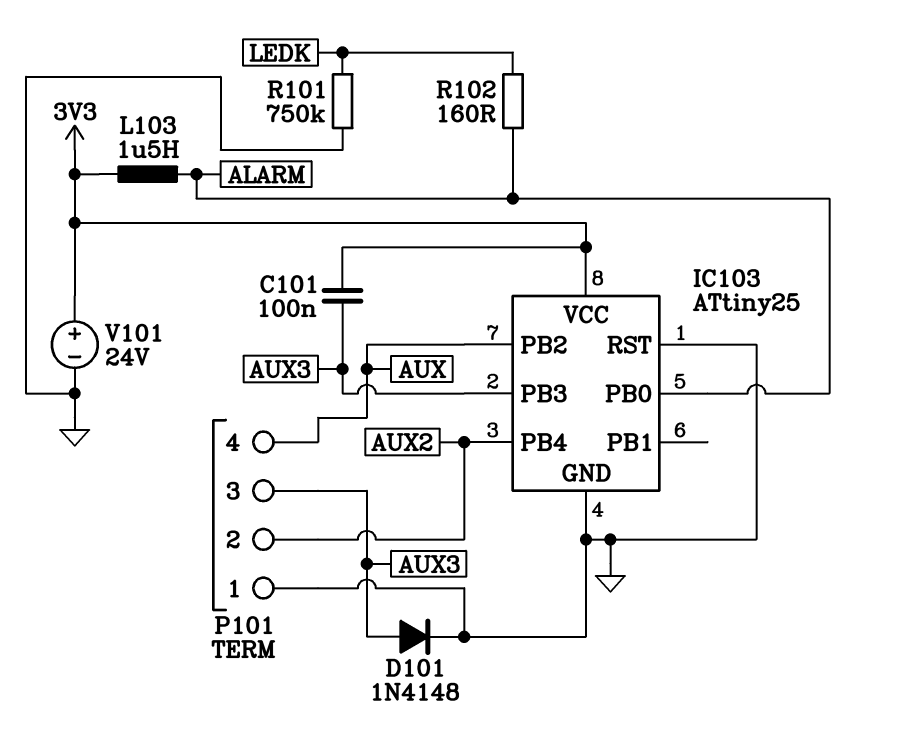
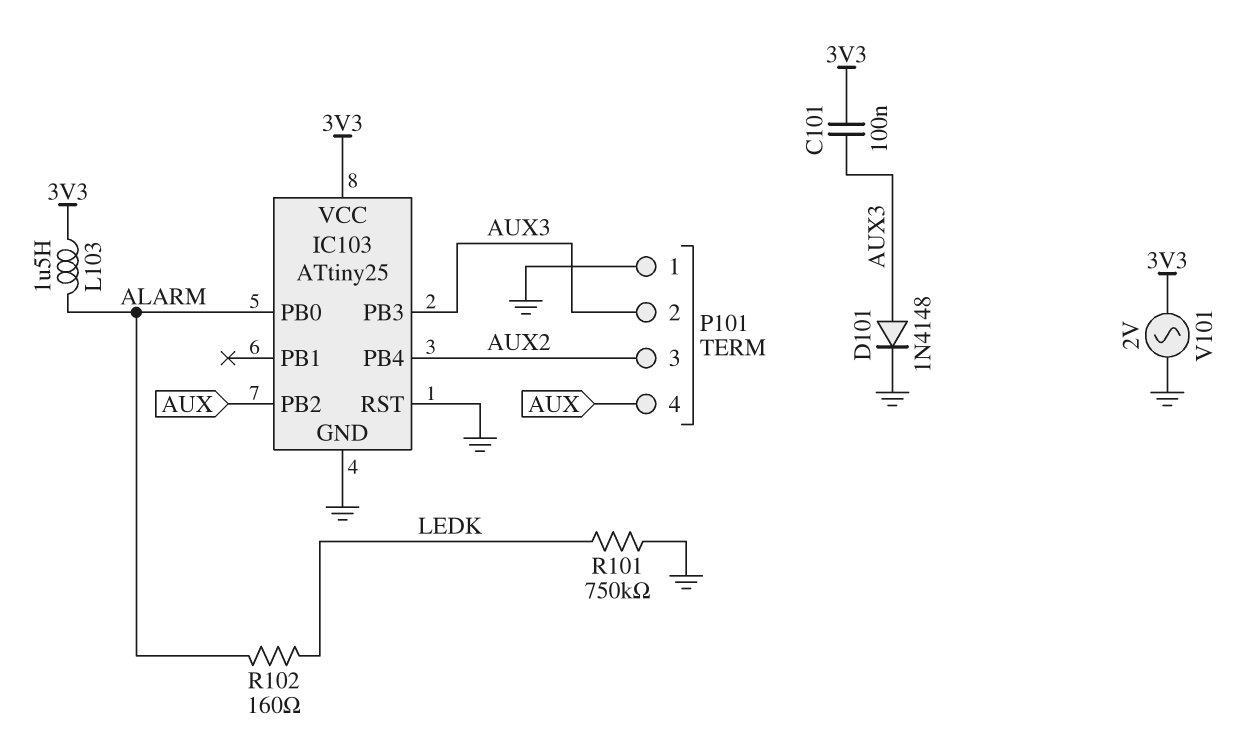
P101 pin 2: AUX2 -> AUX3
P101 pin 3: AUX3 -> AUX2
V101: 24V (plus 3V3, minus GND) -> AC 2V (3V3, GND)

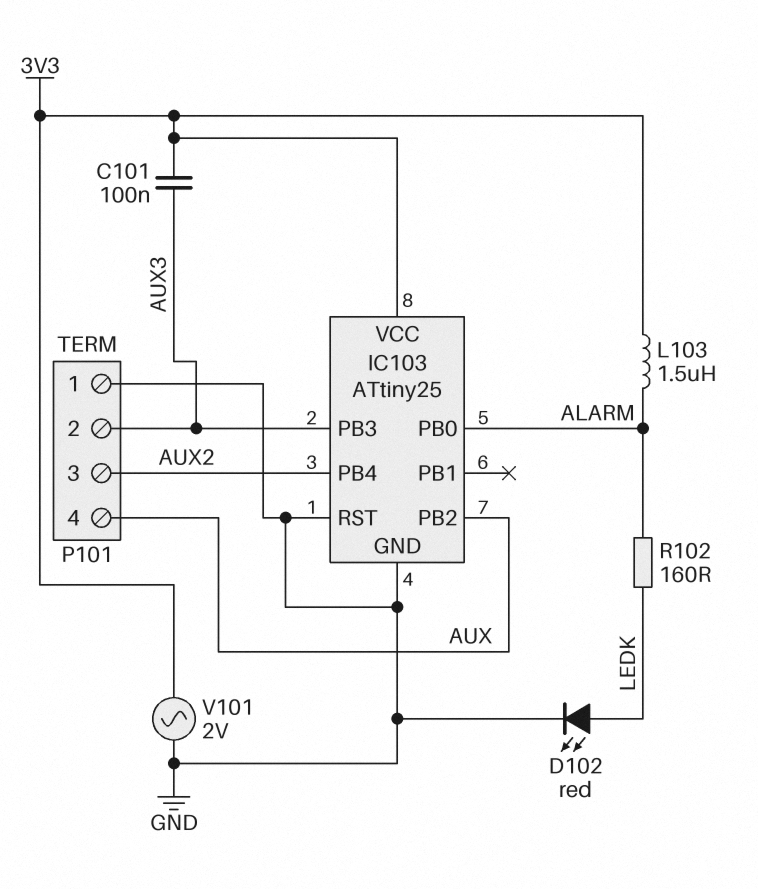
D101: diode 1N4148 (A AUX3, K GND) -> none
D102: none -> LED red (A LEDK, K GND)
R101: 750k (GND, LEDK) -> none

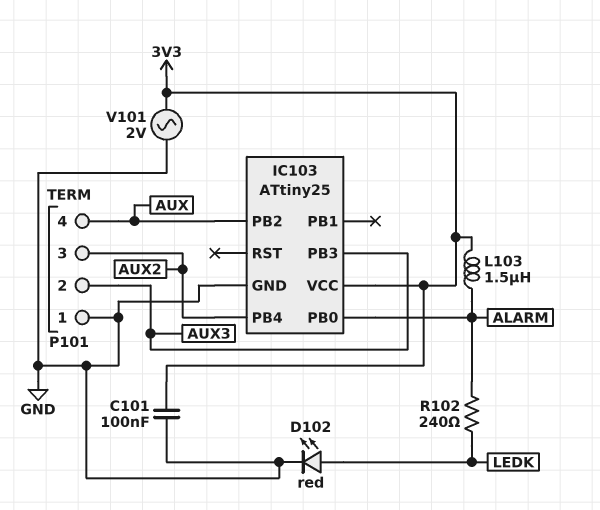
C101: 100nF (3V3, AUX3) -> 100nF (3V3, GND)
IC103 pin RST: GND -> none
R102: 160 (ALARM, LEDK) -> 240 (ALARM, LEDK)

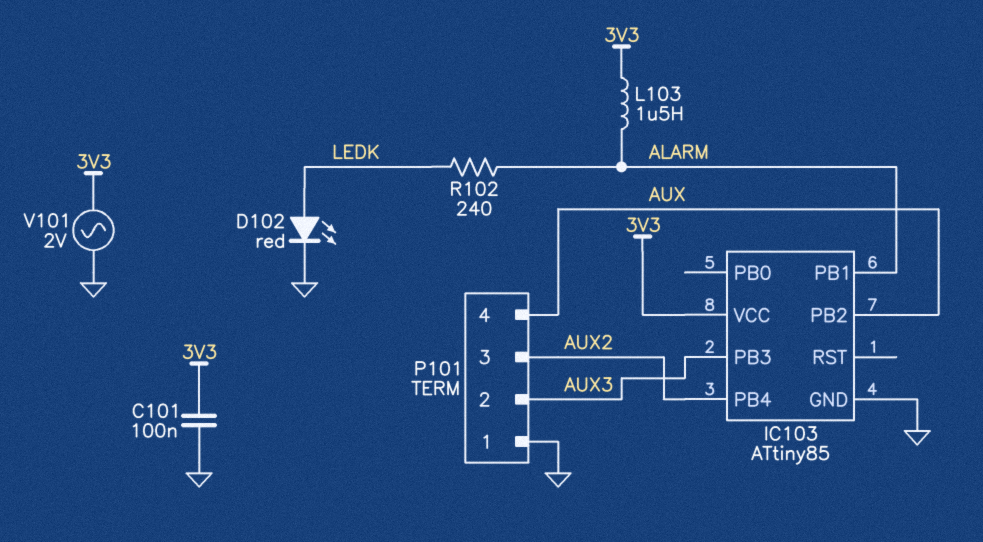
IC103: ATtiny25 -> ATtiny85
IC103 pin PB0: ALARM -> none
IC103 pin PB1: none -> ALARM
---
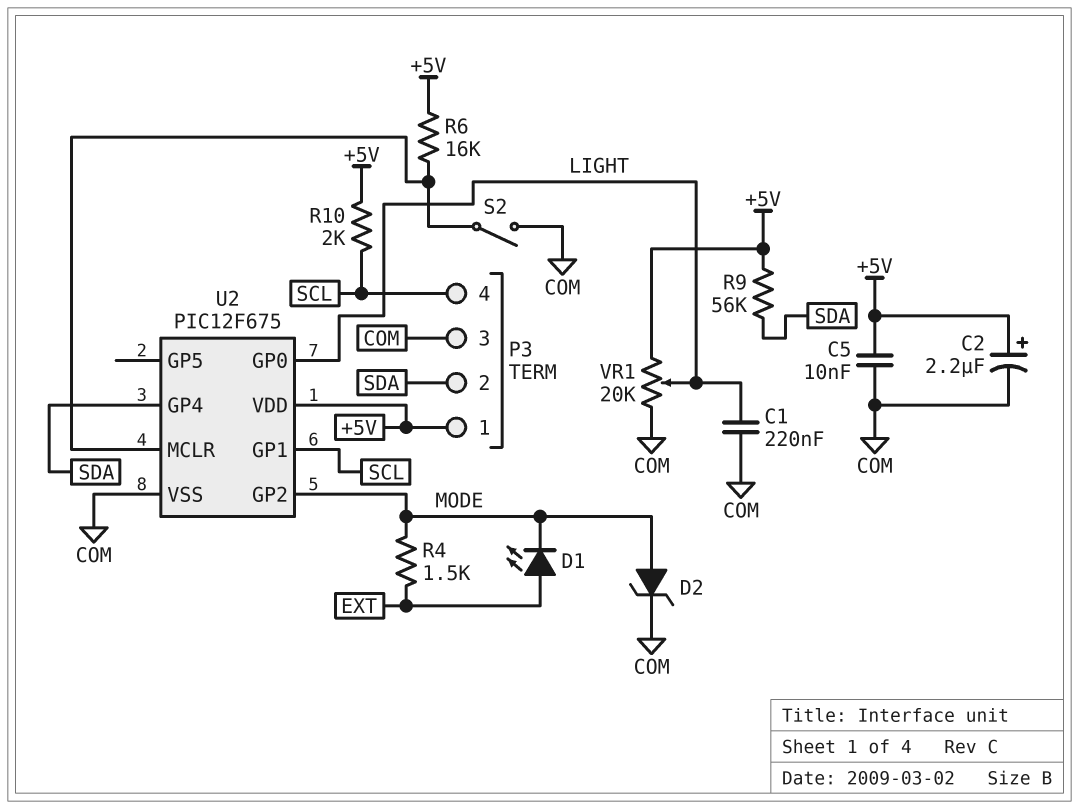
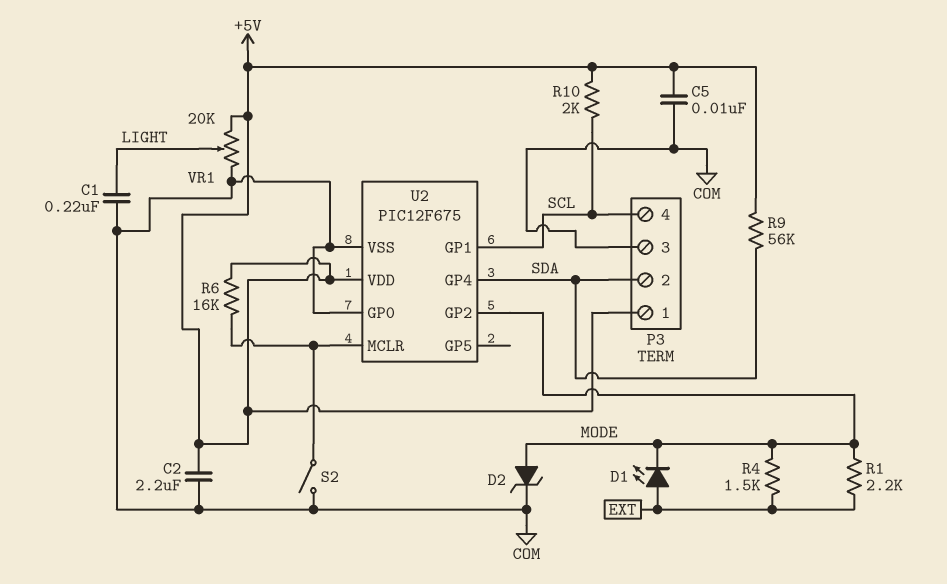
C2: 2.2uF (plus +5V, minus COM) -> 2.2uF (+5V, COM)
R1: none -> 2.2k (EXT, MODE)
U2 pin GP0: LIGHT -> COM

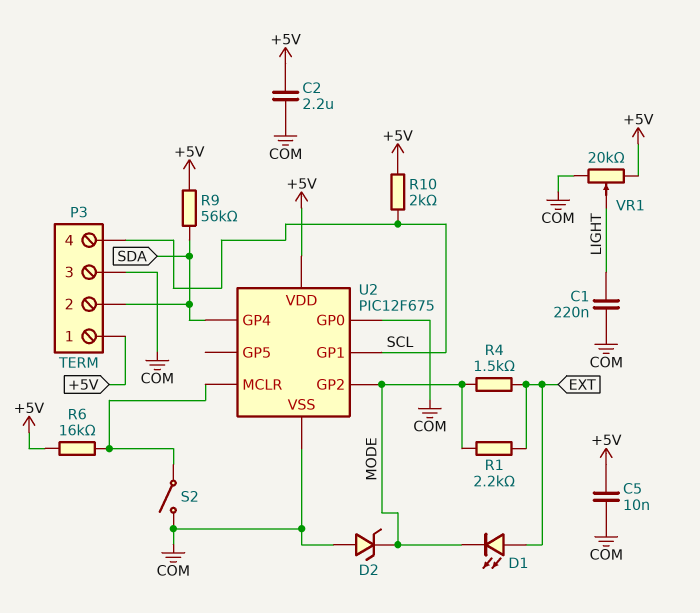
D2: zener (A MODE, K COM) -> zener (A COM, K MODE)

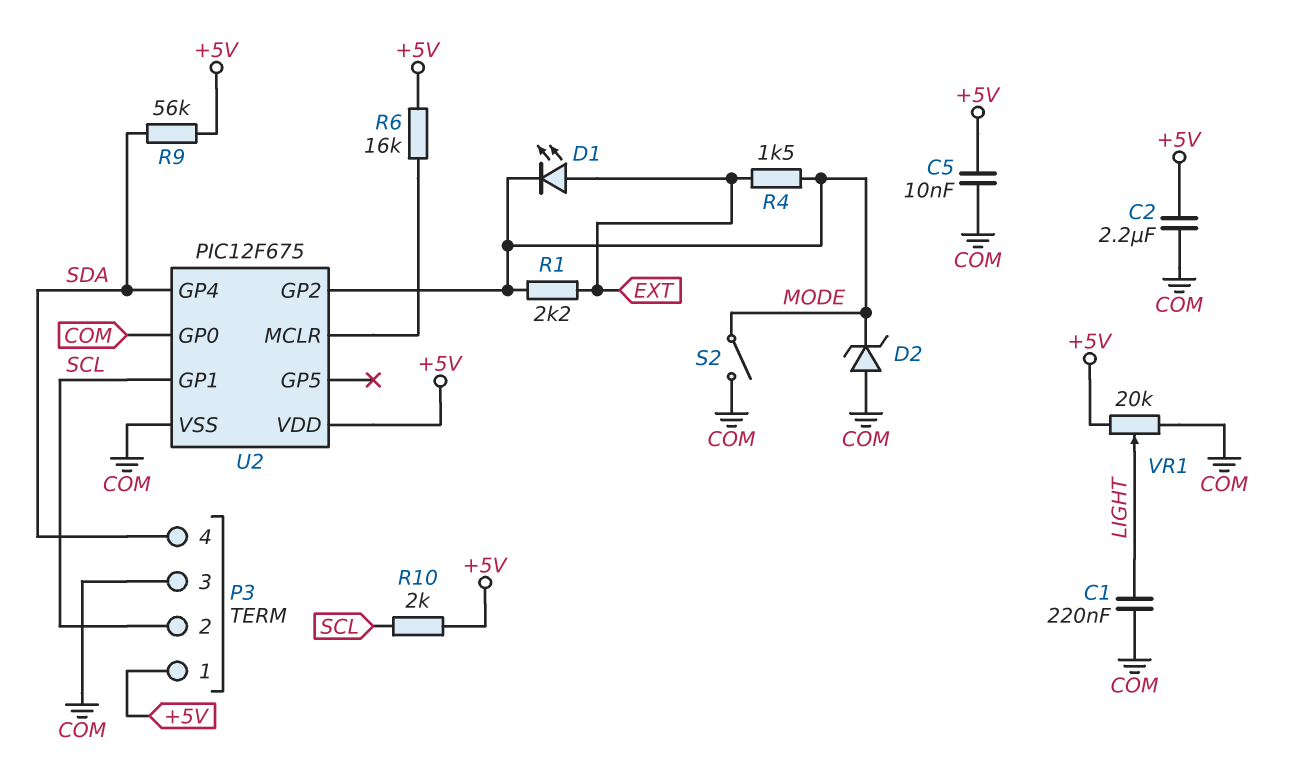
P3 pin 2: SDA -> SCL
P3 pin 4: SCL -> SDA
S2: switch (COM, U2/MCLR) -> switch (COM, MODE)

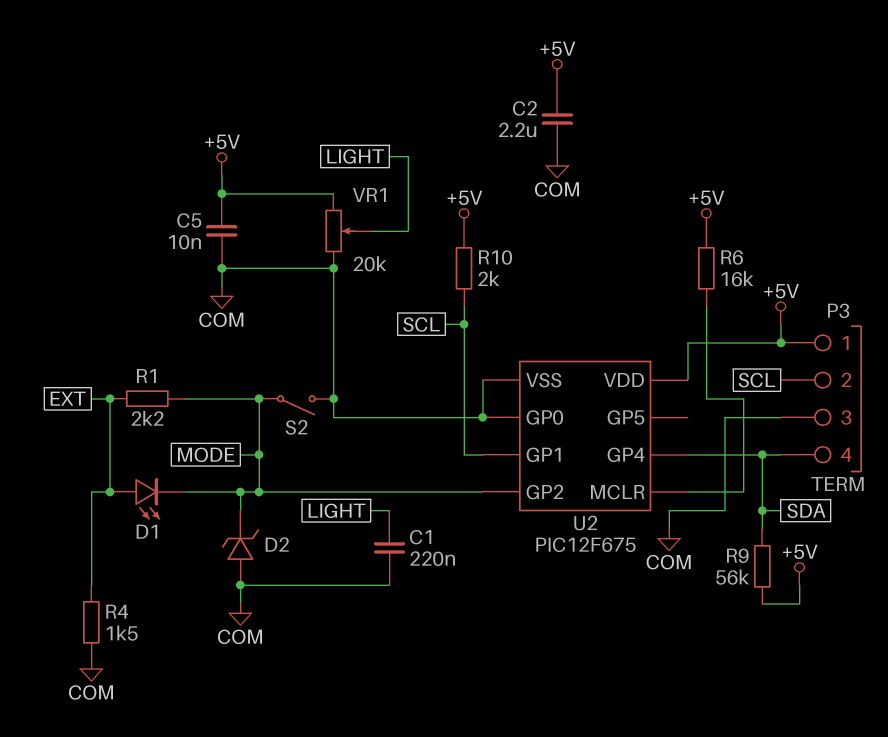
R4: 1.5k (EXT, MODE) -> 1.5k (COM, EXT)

INSTRUCTIONS FOR THE TASK: Here the job is to copy the stretch of records from the line containing "P101 pin 2: AUX2 -> AUX3" through the line containing "IC103 pin PB1: none -> ALARM", word for word. Leave every picture out.

YOUR SOLUTION:
P101 pin 2: AUX2 -> AUX3
P101 pin 3: AUX3 -> AUX2
V101: 24V (plus 3V3, minus GND) -> AC 2V (3V3, GND)

D101: diode 1N4148 (A AUX3, K GND) -> none
D102: none -> LED red (A LEDK, K GND)
R101: 750k (GND, LEDK) -> none

C101: 100nF (3V3, AUX3) -> 100nF (3V3, GND)
IC103 pin RST: GND -> none
R102: 160 (ALARM, LEDK) -> 240 (ALARM, LEDK)

IC103: ATtiny25 -> ATtiny85
IC103 pin PB0: ALARM -> none
IC103 pin PB1: none -> ALARM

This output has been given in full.